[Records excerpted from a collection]

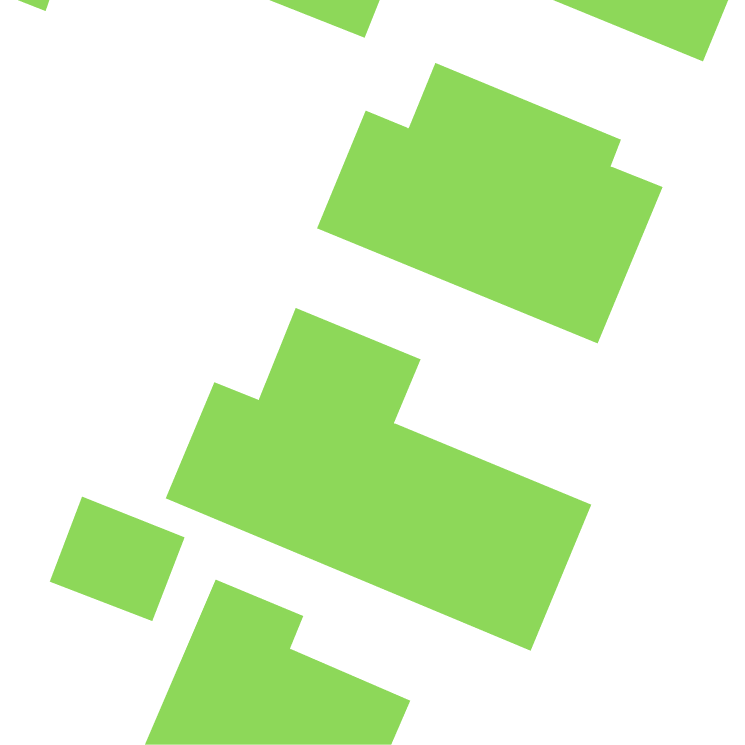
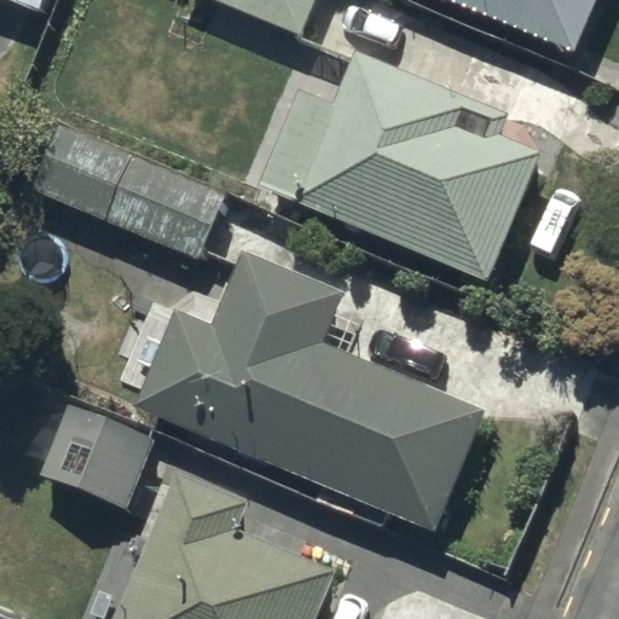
building: none -> [30,122,222,256]

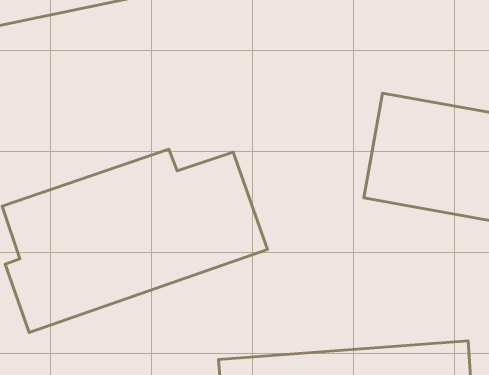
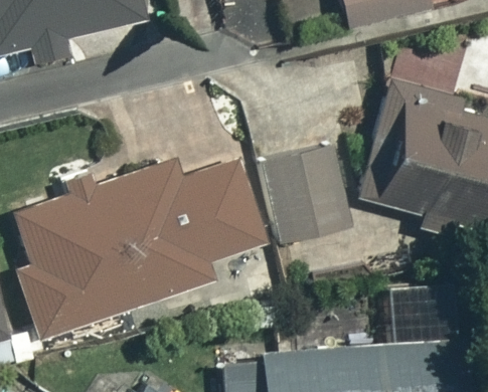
building: none -> [266,149,348,246]

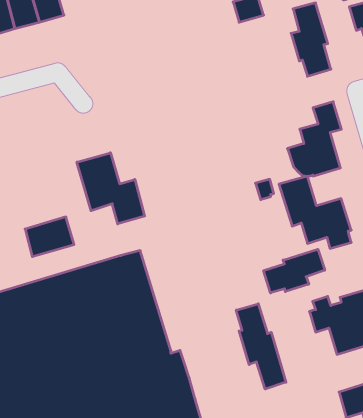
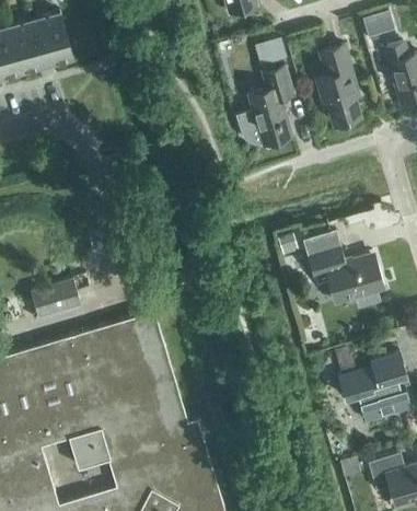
building: [287,102,341,176] -> [235,66,293,146]
building: [77,153,145,224] -> none
building: [264,249,325,293] -> none
building: [236,304,286,389] -> none

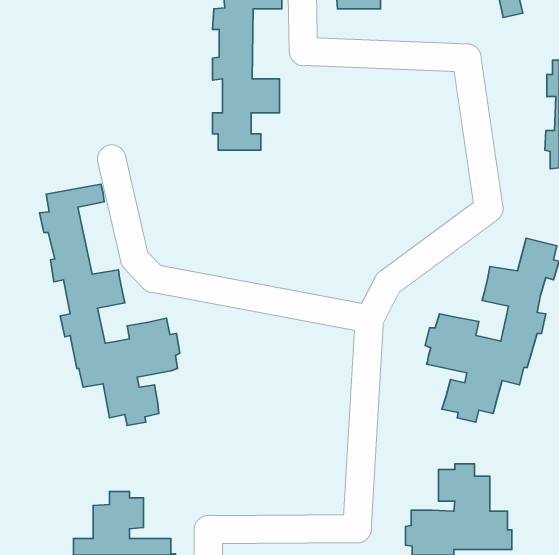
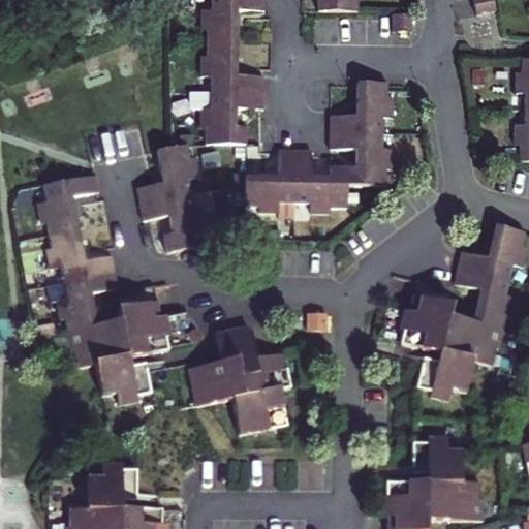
building: none -> [246,82,393,210]
building: none -> [138,144,210,251]
building: none -> [189,324,290,431]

▸ **WHAT YOU NEED TO DO**:
Make an exact copy of the lines above, starting at the line that contains "building: none -> [266,149,348,246]" and running through the final line of the entries. Omit the pictures.

▸ **ANSWER TO THIS EXERCISE**:
building: none -> [266,149,348,246]

building: [287,102,341,176] -> [235,66,293,146]
building: [77,153,145,224] -> none
building: [264,249,325,293] -> none
building: [236,304,286,389] -> none

building: none -> [246,82,393,210]
building: none -> [138,144,210,251]
building: none -> [189,324,290,431]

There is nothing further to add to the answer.